◆ Directive:
Edit the rows from the start up to and including the line with "road 3 (residential): [(198,511),(0,419)]", replacing "longest first" with "longest to shortest" and keeping everything else the same.

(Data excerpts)

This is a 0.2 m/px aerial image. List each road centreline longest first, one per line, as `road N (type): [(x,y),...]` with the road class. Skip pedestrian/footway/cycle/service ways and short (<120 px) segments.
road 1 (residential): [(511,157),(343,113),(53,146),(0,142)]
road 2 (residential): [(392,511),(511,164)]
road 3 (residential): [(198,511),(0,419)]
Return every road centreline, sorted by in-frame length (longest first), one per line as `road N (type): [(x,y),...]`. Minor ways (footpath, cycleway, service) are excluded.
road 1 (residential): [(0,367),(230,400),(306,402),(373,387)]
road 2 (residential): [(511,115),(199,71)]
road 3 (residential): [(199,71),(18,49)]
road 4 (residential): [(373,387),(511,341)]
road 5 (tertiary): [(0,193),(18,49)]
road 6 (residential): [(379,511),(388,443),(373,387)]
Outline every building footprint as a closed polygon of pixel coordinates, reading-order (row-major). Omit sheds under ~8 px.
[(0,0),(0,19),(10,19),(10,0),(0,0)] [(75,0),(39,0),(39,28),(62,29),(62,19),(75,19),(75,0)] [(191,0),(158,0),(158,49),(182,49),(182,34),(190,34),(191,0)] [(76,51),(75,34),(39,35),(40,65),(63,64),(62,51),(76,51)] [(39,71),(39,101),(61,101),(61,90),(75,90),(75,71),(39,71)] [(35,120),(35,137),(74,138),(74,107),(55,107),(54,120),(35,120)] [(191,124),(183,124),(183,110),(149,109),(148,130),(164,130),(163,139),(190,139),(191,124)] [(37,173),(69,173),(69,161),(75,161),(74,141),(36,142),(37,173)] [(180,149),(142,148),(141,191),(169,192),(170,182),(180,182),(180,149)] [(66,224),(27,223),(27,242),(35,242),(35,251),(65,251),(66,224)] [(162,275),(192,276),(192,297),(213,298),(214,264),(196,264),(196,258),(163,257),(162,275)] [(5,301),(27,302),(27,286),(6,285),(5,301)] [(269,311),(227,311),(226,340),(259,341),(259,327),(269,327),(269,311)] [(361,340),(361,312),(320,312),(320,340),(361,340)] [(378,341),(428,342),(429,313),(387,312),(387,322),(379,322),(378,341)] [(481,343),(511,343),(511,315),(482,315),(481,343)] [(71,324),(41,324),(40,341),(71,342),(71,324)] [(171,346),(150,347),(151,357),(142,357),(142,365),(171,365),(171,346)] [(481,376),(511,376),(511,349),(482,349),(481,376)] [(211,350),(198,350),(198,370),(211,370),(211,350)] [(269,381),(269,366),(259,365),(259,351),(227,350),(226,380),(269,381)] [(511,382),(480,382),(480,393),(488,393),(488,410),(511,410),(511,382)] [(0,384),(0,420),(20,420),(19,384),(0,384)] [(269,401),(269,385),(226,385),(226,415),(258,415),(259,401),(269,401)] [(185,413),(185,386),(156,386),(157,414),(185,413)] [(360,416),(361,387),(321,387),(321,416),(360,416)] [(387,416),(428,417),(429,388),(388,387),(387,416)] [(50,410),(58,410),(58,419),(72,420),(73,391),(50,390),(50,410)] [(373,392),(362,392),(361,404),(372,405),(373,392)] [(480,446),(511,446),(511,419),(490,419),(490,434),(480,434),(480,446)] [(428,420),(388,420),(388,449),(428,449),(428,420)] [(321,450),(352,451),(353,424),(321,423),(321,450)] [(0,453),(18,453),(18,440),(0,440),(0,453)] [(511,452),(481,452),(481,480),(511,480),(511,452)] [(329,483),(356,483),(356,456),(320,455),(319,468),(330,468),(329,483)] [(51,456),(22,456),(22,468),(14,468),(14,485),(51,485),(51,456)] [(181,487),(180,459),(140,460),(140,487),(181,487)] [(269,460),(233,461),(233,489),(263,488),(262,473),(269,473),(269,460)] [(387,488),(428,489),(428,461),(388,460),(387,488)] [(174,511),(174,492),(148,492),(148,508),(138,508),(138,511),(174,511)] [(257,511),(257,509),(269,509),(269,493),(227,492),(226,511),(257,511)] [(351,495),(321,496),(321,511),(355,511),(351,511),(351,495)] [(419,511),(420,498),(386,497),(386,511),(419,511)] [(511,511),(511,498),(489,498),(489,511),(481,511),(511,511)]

◆ The answer:
This is a 0.2 m/px aerial image. List each road centreline longest to shortest, one per line, as `road N (type): [(x,y),...]` with the road class. Skip pedestrian/footway/cycle/service ways and short (<120 px) segments.
road 1 (residential): [(511,157),(343,113),(53,146),(0,142)]
road 2 (residential): [(392,511),(511,164)]
road 3 (residential): [(198,511),(0,419)]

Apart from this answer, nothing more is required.